> [Exercise]
Scan the records for the string "marron". State how many lines contain it and add nothing.
───
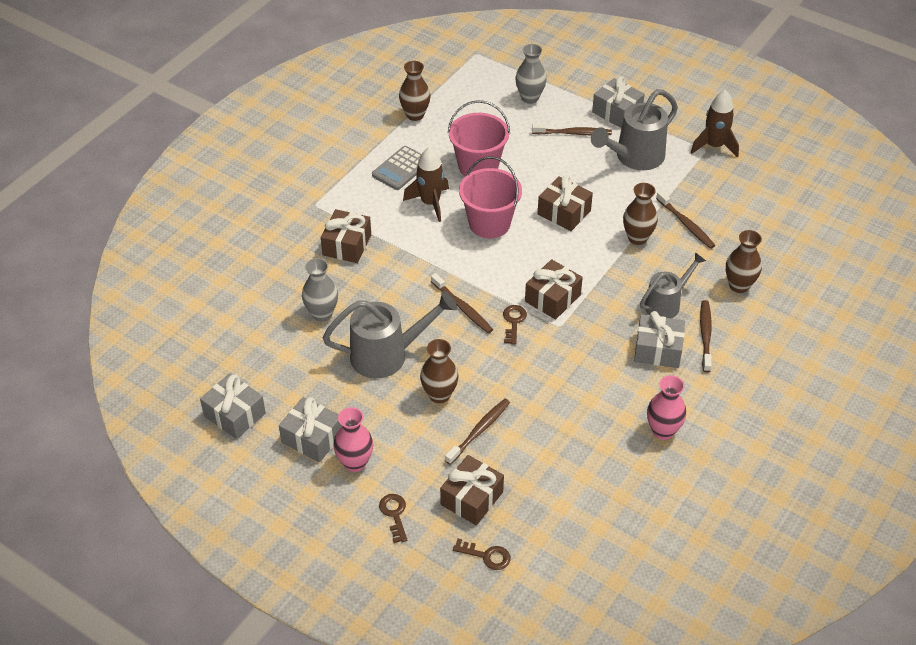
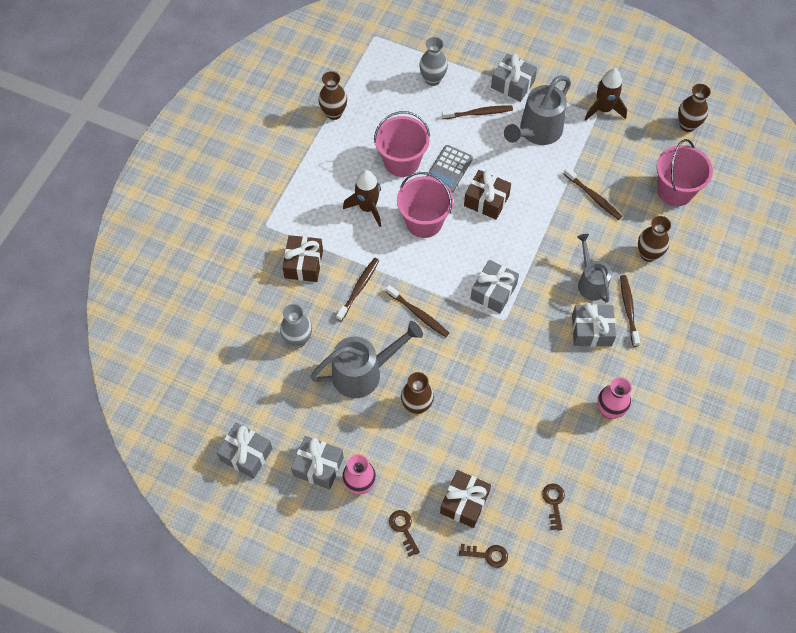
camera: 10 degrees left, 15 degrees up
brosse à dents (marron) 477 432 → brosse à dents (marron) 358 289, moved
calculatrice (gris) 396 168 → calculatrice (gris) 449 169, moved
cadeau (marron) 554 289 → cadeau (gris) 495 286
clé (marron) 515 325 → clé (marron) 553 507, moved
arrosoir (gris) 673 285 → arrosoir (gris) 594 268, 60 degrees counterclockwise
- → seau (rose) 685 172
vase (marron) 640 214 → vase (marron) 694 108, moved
───
> [Response below]
4